■ What is needed:
Taking the line with "yellow semicircle: (239, 132)" as the first and the line with "brown square: (98, 132) -> (198, 371), moved" as the last, set down exactly every line in that range from the entries below, and no more.

(The records)

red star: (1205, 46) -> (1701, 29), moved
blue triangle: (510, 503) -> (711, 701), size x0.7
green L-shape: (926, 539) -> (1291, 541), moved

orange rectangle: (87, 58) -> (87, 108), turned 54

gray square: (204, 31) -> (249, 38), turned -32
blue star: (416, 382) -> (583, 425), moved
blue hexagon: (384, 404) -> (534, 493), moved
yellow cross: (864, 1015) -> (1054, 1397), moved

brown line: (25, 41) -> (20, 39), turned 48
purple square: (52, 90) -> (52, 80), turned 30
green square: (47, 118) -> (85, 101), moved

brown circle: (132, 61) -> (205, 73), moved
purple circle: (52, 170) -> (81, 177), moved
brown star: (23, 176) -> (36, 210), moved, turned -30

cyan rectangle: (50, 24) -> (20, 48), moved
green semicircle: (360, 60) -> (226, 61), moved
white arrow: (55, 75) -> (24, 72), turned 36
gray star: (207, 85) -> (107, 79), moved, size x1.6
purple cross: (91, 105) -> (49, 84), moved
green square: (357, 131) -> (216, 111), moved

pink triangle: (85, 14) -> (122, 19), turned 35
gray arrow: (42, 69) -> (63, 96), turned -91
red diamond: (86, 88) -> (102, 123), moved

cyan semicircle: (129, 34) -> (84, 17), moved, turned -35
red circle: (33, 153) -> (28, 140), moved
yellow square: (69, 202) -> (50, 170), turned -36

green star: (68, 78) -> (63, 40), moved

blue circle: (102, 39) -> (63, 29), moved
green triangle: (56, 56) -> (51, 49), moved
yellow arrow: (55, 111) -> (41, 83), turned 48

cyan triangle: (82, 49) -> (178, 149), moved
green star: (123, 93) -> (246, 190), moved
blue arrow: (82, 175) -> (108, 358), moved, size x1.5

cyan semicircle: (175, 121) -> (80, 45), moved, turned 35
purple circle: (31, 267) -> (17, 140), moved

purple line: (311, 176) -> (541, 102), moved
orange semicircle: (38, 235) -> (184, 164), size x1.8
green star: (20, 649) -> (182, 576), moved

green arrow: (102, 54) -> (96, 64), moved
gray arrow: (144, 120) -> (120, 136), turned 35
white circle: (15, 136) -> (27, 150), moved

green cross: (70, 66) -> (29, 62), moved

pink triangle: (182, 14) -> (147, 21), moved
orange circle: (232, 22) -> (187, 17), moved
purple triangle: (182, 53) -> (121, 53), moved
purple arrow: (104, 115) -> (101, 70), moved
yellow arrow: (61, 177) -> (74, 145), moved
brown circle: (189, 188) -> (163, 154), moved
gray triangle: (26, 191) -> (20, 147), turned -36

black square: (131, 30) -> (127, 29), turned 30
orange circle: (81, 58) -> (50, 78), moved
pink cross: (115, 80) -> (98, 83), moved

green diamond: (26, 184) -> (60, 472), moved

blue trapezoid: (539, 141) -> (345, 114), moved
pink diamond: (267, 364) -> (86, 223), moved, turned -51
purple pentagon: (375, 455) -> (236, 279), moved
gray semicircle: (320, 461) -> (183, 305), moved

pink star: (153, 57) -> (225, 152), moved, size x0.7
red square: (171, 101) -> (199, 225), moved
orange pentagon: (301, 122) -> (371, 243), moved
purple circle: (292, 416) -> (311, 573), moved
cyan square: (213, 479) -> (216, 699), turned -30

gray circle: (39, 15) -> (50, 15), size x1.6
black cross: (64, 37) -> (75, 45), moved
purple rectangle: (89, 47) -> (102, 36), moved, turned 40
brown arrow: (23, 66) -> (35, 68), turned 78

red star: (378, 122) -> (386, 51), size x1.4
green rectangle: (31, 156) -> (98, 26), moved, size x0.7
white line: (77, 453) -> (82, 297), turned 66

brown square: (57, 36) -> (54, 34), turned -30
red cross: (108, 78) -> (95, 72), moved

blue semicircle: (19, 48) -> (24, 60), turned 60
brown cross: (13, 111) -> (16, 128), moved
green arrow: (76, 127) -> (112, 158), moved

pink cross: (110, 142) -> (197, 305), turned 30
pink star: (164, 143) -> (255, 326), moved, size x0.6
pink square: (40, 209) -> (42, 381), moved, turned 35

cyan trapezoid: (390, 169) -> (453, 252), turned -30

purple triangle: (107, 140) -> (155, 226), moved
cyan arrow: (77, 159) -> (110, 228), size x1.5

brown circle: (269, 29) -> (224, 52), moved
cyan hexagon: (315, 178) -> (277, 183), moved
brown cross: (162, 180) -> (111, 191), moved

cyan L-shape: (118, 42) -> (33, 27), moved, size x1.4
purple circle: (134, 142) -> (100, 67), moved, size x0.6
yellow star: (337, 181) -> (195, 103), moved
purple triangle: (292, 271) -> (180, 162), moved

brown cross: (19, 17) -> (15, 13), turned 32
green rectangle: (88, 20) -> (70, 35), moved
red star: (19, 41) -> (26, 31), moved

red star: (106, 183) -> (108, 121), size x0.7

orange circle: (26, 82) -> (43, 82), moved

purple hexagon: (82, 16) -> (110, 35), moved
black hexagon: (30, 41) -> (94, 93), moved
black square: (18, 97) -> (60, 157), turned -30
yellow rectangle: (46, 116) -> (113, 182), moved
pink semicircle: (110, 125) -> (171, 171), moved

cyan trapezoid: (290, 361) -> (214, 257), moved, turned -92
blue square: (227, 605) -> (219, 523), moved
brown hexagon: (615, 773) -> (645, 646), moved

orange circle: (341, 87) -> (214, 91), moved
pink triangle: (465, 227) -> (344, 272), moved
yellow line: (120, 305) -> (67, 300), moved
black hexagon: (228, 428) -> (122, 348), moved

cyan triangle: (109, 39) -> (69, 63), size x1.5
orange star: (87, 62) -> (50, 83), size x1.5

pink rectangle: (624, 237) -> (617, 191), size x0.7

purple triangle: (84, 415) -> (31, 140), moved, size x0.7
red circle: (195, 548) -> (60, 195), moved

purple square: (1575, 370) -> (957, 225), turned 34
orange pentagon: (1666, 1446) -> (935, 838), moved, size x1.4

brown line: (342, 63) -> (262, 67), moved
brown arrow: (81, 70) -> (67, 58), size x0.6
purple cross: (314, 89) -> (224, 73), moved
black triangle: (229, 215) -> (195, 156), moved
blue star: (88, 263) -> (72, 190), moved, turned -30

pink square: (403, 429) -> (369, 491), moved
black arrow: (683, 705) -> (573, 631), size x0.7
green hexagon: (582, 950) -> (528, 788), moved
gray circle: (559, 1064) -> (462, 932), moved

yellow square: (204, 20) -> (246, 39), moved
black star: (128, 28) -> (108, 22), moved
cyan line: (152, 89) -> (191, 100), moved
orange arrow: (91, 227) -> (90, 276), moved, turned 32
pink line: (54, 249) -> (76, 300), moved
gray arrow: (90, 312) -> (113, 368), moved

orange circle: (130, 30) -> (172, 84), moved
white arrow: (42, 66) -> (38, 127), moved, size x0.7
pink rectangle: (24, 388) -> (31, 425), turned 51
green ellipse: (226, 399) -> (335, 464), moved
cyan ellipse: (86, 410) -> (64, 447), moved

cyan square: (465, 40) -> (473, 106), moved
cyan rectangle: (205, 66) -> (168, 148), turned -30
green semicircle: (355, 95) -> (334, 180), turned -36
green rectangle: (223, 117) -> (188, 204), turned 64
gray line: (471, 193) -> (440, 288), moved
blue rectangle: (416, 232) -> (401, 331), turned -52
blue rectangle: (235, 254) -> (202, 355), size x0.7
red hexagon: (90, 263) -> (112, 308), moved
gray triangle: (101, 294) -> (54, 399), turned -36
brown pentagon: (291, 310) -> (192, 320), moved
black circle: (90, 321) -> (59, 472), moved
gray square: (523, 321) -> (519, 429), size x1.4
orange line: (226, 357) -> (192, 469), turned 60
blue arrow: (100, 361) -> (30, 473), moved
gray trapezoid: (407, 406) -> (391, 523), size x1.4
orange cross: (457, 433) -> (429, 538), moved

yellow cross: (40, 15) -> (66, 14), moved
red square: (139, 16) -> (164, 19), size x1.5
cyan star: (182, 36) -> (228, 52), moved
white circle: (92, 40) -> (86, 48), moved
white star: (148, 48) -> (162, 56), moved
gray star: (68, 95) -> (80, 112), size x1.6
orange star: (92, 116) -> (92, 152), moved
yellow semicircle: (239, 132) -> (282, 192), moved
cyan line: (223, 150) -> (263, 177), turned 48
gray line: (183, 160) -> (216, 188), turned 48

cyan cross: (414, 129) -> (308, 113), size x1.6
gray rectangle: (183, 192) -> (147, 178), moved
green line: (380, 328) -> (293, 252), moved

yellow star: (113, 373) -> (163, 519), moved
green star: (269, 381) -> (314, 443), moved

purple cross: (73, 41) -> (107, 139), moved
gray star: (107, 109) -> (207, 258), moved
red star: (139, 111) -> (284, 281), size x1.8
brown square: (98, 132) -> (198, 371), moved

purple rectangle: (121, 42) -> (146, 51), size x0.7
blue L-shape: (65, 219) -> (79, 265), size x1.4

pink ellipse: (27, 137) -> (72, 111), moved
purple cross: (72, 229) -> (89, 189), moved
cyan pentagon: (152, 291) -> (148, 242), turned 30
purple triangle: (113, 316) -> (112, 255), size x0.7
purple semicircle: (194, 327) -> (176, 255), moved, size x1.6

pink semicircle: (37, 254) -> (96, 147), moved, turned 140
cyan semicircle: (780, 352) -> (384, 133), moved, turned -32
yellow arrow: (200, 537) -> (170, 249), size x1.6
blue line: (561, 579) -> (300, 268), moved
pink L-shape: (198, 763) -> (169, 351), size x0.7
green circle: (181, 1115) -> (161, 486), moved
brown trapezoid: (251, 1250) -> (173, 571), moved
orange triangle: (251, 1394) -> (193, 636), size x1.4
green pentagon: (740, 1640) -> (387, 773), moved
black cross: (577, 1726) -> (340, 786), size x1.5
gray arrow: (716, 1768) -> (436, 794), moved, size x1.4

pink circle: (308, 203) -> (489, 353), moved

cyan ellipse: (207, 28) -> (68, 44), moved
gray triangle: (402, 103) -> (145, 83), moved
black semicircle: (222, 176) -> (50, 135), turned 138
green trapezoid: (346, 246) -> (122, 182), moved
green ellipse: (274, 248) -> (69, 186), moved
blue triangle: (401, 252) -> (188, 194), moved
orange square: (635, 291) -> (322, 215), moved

(End The records)

■ Exercise result:
yellow semicircle: (239, 132) -> (282, 192), moved
cyan line: (223, 150) -> (263, 177), turned 48
gray line: (183, 160) -> (216, 188), turned 48

cyan cross: (414, 129) -> (308, 113), size x1.6
gray rectangle: (183, 192) -> (147, 178), moved
green line: (380, 328) -> (293, 252), moved

yellow star: (113, 373) -> (163, 519), moved
green star: (269, 381) -> (314, 443), moved

purple cross: (73, 41) -> (107, 139), moved
gray star: (107, 109) -> (207, 258), moved
red star: (139, 111) -> (284, 281), size x1.8
brown square: (98, 132) -> (198, 371), moved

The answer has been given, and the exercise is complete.